## Assignment
Lines that include "russet" make up the answer; copy all of them from the data below.

Source data:
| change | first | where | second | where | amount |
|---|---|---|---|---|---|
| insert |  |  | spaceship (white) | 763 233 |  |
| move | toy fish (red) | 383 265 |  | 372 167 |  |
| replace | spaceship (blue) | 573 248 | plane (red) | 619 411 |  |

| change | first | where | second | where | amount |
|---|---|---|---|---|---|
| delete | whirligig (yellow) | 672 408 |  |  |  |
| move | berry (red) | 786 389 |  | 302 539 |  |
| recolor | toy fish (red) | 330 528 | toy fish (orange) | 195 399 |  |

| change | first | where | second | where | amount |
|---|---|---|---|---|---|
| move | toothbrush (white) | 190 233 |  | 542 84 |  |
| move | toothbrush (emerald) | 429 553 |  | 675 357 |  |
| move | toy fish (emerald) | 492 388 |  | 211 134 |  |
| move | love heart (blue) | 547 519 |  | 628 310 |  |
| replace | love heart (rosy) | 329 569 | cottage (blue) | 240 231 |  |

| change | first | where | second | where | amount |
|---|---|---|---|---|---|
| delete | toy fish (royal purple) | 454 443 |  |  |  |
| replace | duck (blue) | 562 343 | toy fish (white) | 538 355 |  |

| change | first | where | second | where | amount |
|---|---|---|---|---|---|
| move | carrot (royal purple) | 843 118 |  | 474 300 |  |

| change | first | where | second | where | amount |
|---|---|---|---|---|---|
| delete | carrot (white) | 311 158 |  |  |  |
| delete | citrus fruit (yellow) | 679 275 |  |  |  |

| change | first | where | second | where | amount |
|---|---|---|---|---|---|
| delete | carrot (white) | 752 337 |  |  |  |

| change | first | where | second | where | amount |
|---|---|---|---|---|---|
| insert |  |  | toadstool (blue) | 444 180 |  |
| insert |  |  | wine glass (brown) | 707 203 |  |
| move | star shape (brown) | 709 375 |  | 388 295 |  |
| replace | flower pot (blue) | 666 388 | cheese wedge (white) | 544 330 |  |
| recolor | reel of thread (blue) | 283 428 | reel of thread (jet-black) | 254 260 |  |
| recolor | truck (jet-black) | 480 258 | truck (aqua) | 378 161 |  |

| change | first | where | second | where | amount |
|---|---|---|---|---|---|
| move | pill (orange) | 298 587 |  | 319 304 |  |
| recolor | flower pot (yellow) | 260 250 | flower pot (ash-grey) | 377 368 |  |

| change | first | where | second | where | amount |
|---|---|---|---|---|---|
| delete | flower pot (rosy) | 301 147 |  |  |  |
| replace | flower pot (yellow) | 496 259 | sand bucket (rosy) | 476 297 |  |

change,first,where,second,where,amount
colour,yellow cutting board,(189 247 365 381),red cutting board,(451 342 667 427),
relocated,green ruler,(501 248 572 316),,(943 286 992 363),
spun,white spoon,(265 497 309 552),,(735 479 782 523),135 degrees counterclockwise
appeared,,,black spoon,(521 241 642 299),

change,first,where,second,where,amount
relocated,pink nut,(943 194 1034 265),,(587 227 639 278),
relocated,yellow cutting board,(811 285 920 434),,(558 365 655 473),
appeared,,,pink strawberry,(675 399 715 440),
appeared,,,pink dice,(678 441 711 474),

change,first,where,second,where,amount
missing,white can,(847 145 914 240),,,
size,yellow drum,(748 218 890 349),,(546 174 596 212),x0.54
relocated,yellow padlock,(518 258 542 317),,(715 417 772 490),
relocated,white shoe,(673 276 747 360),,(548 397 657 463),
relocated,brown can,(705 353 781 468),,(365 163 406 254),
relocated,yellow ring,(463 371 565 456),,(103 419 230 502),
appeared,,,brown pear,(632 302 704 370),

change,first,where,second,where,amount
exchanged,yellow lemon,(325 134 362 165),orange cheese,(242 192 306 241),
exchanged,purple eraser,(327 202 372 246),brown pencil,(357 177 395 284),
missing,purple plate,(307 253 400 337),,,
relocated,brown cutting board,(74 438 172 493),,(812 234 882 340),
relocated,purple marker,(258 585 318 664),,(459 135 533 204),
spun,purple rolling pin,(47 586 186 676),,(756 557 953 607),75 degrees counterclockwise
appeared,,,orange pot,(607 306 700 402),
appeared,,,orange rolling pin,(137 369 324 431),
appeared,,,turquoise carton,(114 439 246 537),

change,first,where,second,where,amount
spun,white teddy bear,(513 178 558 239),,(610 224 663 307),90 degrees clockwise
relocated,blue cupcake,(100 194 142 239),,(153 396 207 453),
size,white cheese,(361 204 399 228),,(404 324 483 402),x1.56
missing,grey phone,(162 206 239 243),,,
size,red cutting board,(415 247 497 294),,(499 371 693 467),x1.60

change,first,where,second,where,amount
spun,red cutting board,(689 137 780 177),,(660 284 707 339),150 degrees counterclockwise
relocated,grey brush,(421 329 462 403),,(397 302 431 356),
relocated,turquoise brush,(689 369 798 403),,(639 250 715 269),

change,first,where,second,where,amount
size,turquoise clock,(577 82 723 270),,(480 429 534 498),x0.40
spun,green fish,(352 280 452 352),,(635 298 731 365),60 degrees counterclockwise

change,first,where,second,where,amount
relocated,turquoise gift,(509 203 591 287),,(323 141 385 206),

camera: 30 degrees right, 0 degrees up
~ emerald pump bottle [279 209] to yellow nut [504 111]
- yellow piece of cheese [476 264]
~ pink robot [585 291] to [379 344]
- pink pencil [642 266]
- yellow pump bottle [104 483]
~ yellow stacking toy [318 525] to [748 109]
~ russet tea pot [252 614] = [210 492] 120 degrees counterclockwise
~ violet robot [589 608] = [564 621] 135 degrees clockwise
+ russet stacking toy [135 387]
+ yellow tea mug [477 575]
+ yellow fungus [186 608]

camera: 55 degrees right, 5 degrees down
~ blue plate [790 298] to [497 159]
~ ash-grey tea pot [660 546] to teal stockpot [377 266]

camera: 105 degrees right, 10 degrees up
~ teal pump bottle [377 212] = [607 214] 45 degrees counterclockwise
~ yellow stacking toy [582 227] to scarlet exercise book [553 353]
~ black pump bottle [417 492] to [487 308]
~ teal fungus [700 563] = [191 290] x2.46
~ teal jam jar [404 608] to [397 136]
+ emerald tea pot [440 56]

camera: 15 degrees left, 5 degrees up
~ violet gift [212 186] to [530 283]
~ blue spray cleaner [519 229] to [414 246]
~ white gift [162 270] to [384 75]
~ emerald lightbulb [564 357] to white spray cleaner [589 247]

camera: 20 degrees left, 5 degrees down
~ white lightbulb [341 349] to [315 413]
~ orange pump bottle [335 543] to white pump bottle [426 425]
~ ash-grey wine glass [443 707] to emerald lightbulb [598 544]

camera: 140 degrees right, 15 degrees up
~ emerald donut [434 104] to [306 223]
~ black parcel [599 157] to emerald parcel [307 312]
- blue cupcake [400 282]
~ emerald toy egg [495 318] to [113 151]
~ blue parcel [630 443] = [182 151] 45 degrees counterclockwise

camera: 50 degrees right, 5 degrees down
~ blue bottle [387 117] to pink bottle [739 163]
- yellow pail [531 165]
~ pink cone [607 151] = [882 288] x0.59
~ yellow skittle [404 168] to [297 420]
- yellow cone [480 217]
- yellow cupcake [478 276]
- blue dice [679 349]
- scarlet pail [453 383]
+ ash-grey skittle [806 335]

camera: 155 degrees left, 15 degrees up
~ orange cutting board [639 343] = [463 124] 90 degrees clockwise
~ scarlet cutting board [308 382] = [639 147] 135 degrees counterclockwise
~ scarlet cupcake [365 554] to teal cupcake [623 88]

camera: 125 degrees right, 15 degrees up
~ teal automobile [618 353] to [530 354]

## Reply to the task
~ russet tea pot [252 614] = [210 492] 120 degrees counterclockwise
+ russet stacking toy [135 387]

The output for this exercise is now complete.